DATA RECORDS =>
=== Section Start ===

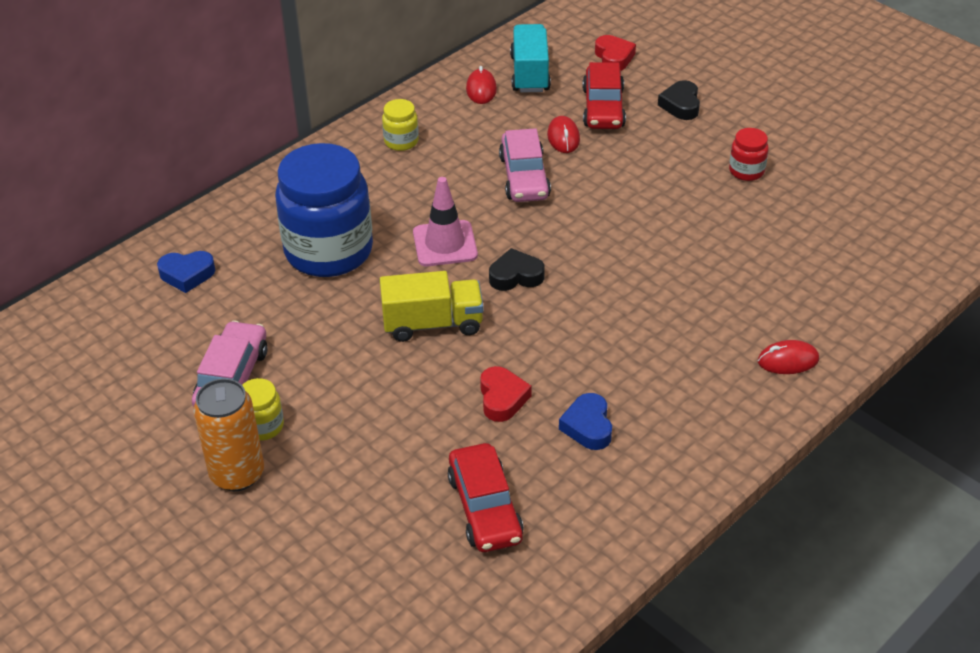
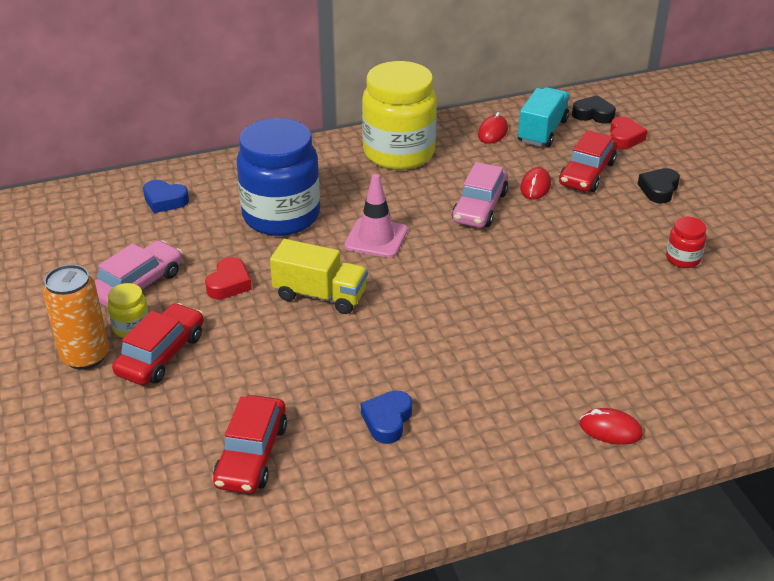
camera: 25 degrees right, 5 degrees down
(317, 443) = (161, 354): none -> red car
(401, 141) = (399, 153): yellow jar -> yellow jar, size x2.35
(502, 398) = (332, 372): red heart -> red heart (229, 284)
(516, 276) = (415, 280): black heart -> black heart (593, 114)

=== Section End ===

TASK BRIEF => Reproduce the listing above exactly, without a single picture.

ANSWER SPACE =>
camera: 25 degrees right, 5 degrees down
(317, 443) = (161, 354): none -> red car
(401, 141) = (399, 153): yellow jar -> yellow jar, size x2.35
(502, 398) = (332, 372): red heart -> red heart (229, 284)
(516, 276) = (415, 280): black heart -> black heart (593, 114)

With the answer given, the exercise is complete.